#### Information given:
*** Begin section ***
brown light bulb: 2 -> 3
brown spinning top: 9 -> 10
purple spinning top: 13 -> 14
*** End section ***
*** Begin section ***
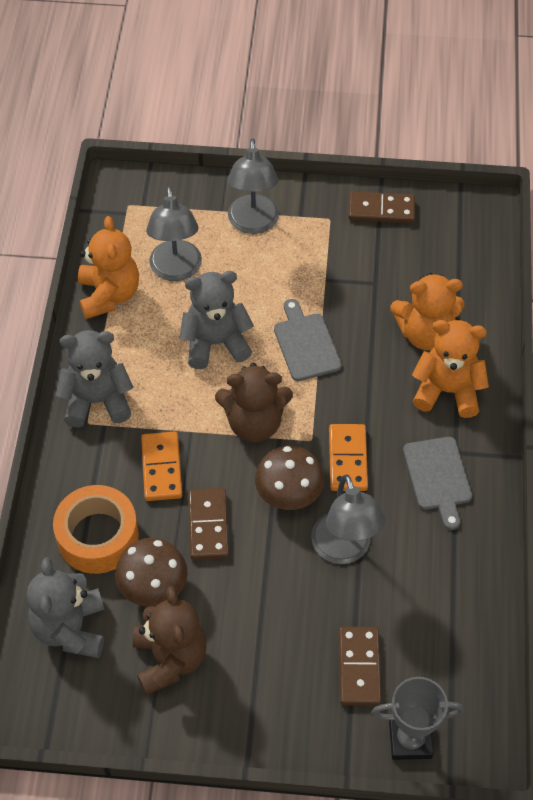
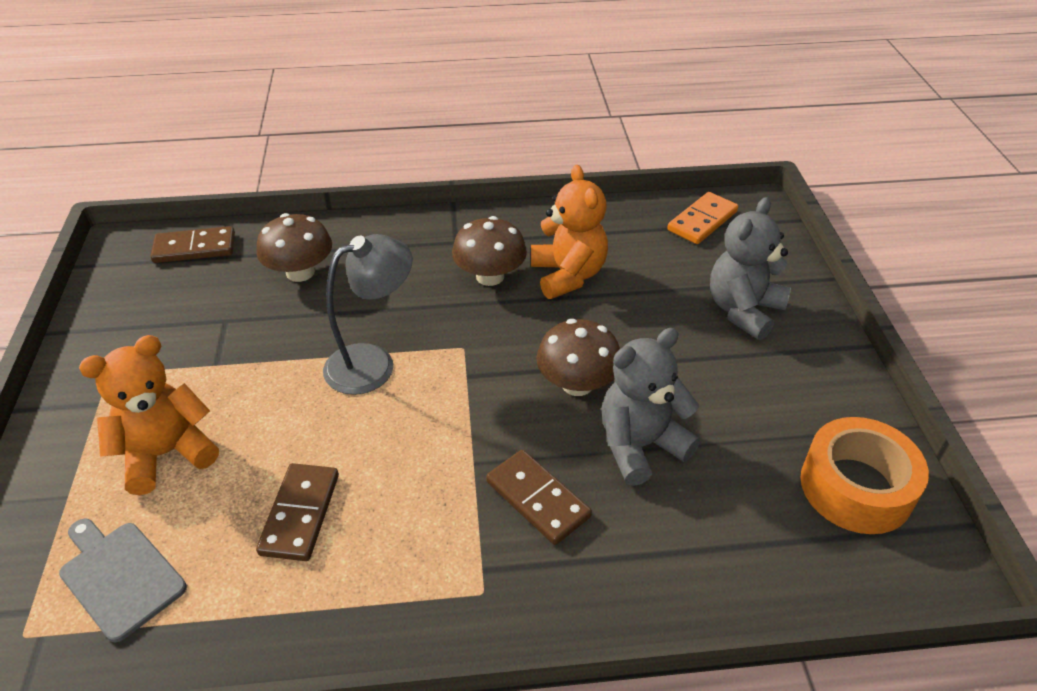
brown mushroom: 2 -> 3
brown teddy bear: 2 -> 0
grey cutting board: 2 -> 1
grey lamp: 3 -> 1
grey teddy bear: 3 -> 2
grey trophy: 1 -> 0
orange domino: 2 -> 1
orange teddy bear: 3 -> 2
*** End section ***
#### What the task asks:
Output, from the data above, the lines from the line with "brown light bulb: 2 -> 3" to the line with "purple spinning top: 13 -> 14" exactly as they stand, both ends included and nothing else.

#### Task solution:
brown light bulb: 2 -> 3
brown spinning top: 9 -> 10
purple spinning top: 13 -> 14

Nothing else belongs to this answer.